> _Work instructions_
Once the images are set aside, output the listing exactly as it stands.

-- Opening Marker --

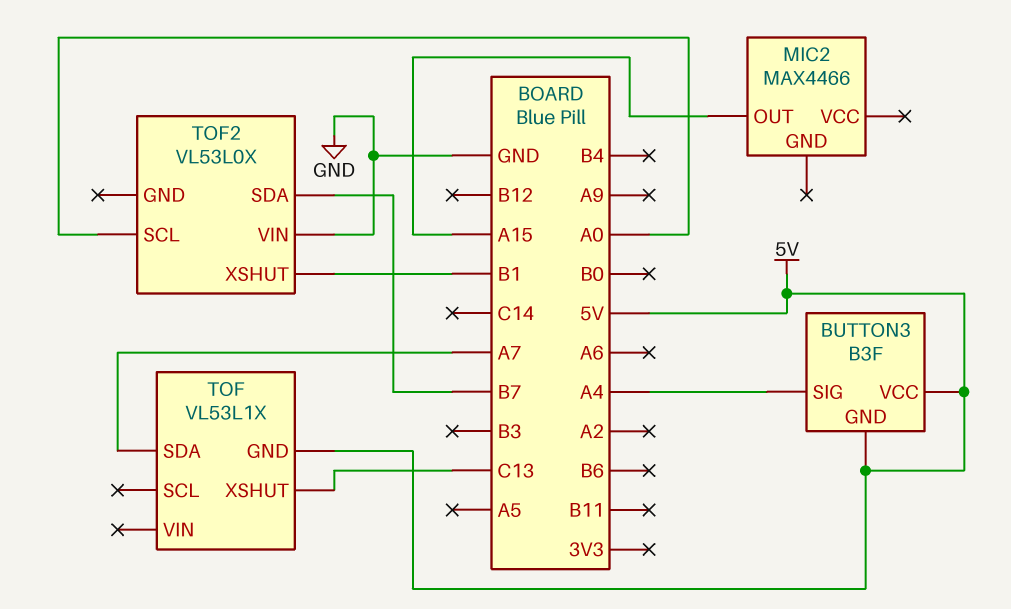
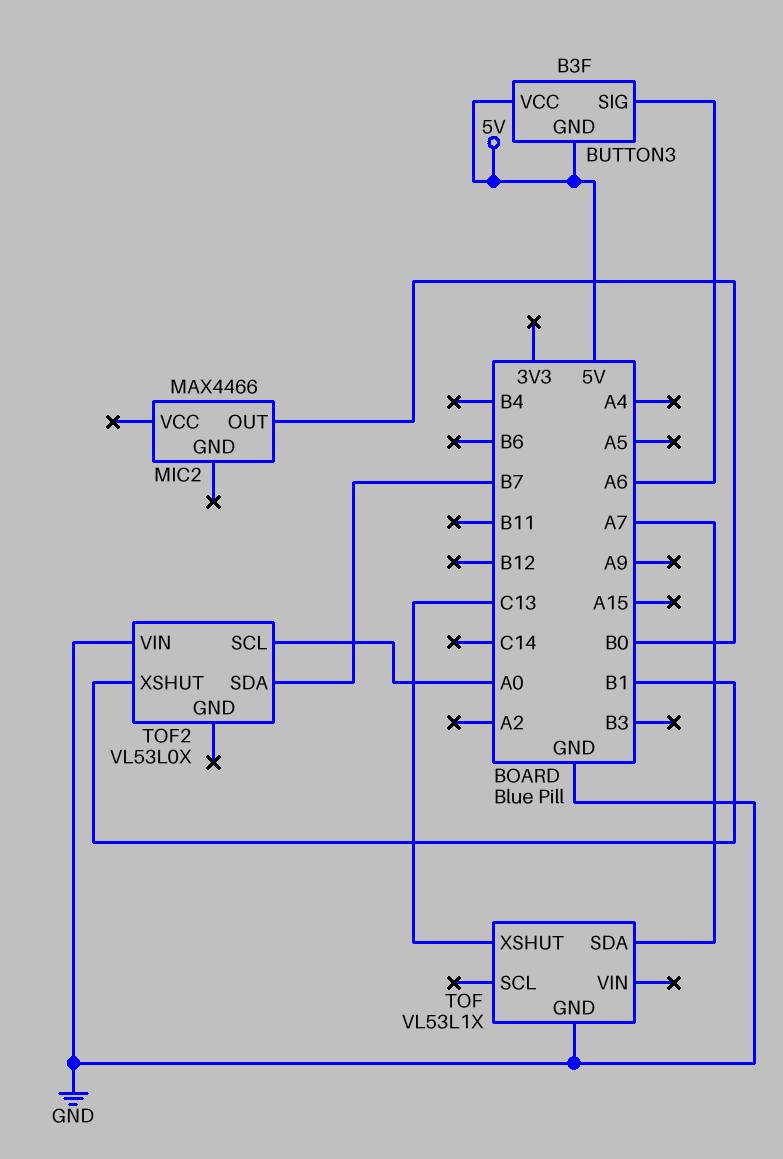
BUTTON3 pin SIG: A4 -> A6
MIC2 pin OUT: A15 -> B0
TOF pin GND: 5V -> GND

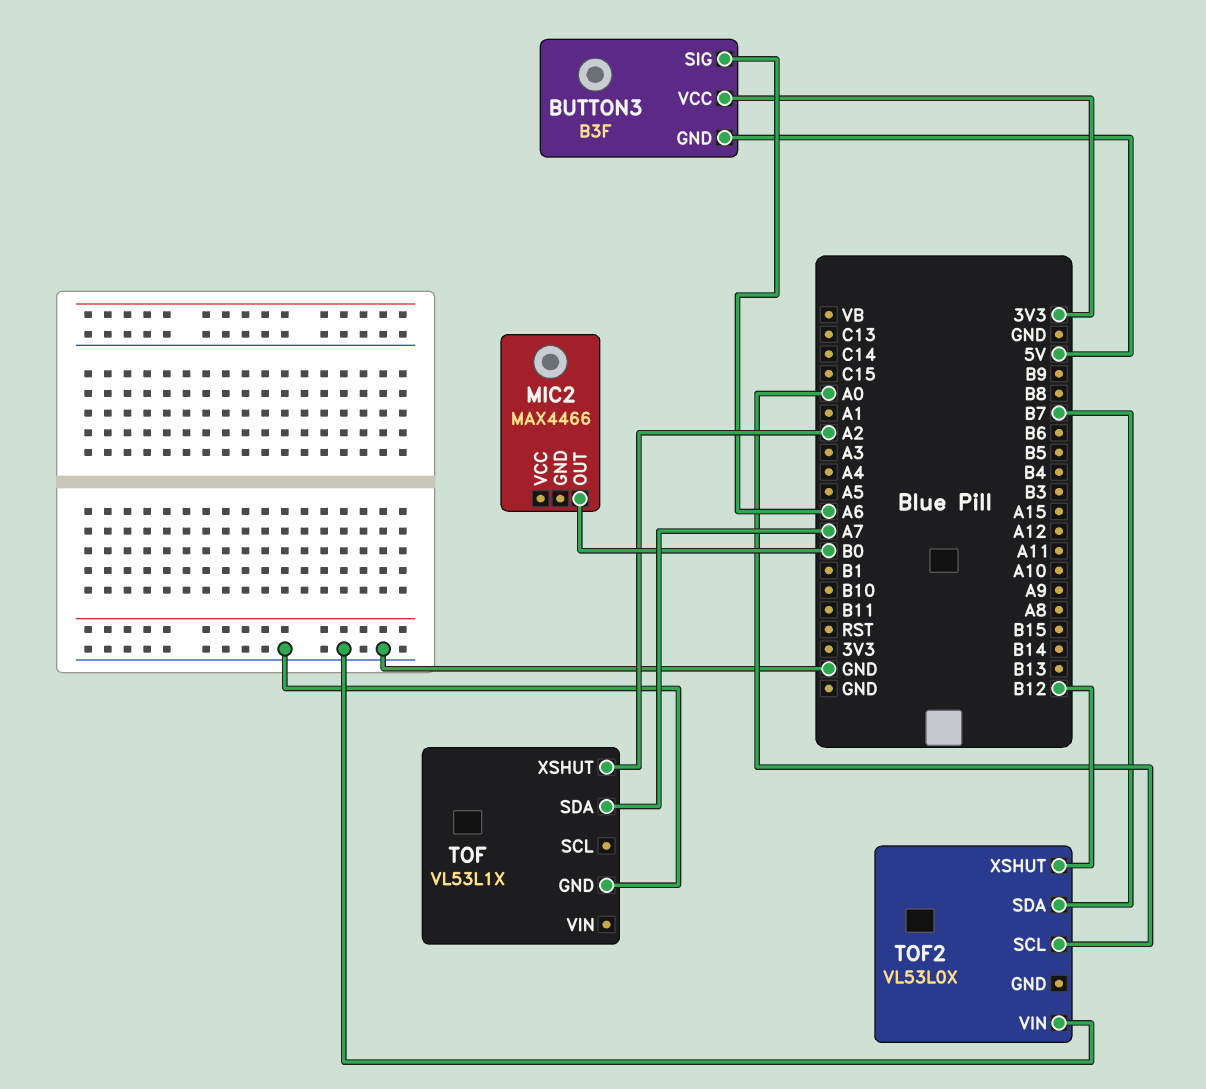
BUTTON3 pin VCC: 5V -> 3V3
TOF pin XSHUT: C13 -> A2
TOF2 pin XSHUT: B1 -> B12

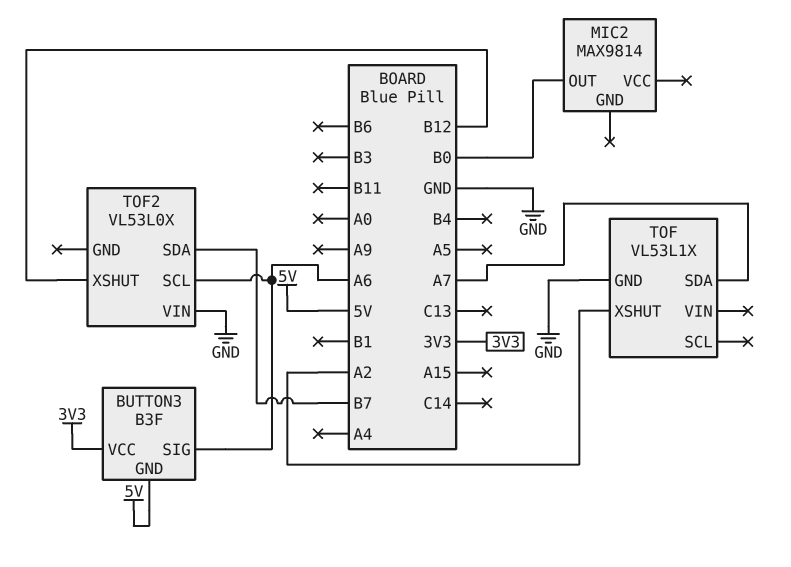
MIC2: MAX4466 -> MAX9814
TOF2 pin SCL: A0 -> A6

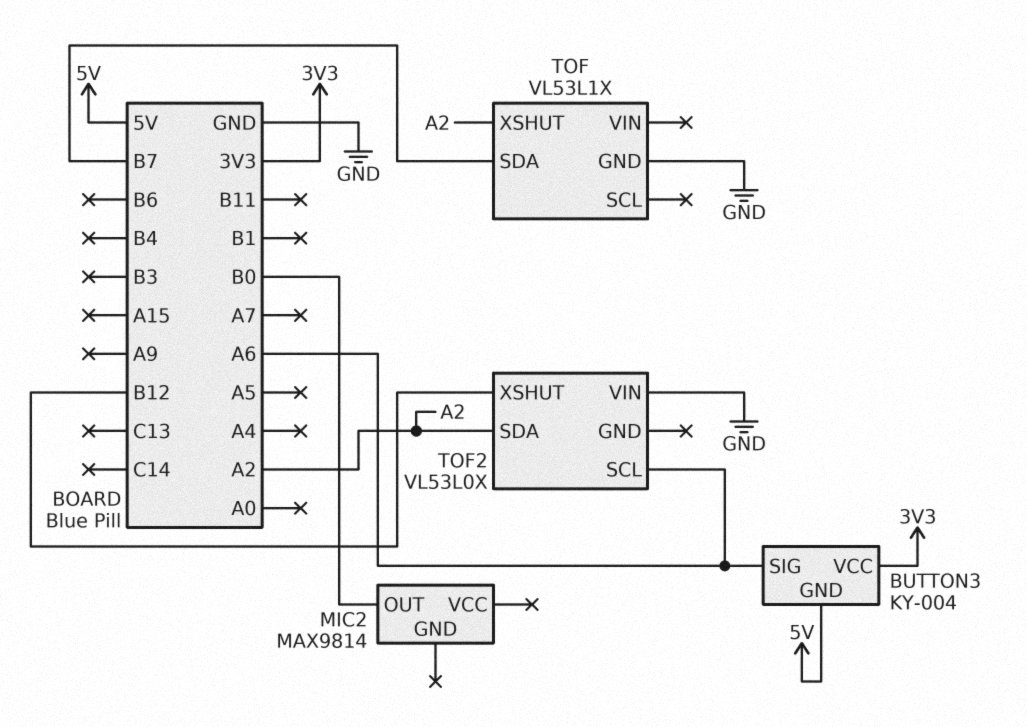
BUTTON3: B3F -> KY-004
TOF pin SDA: A7 -> B7
TOF2 pin SDA: B7 -> A2

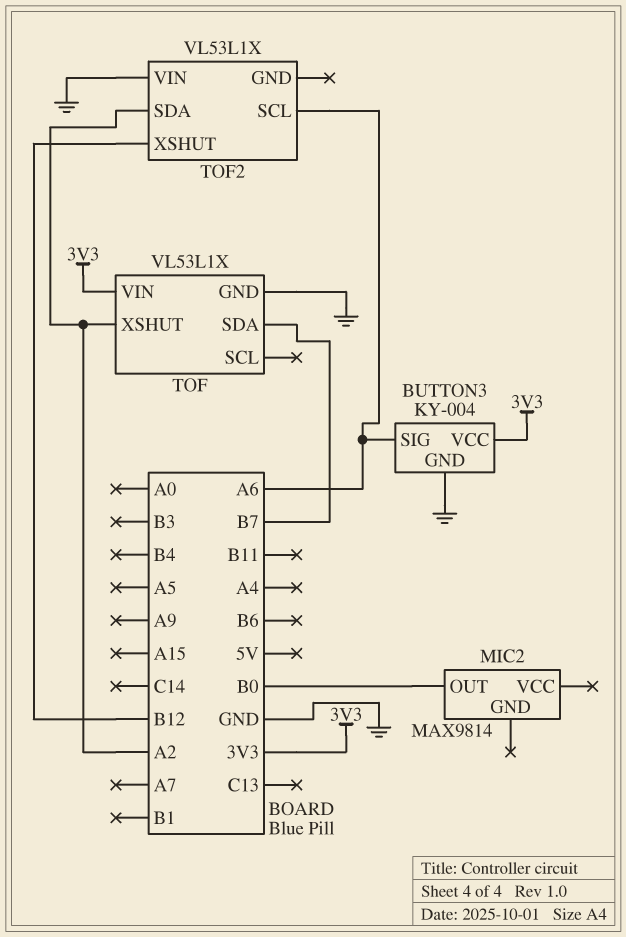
BUTTON3 pin GND: 5V -> GND
TOF pin VIN: none -> 3V3
TOF2: VL53L0X -> VL53L1X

-- Closing Marker --

> _Solution_
BUTTON3 pin SIG: A4 -> A6
MIC2 pin OUT: A15 -> B0
TOF pin GND: 5V -> GND

BUTTON3 pin VCC: 5V -> 3V3
TOF pin XSHUT: C13 -> A2
TOF2 pin XSHUT: B1 -> B12

MIC2: MAX4466 -> MAX9814
TOF2 pin SCL: A0 -> A6

BUTTON3: B3F -> KY-004
TOF pin SDA: A7 -> B7
TOF2 pin SDA: B7 -> A2

BUTTON3 pin GND: 5V -> GND
TOF pin VIN: none -> 3V3
TOF2: VL53L0X -> VL53L1X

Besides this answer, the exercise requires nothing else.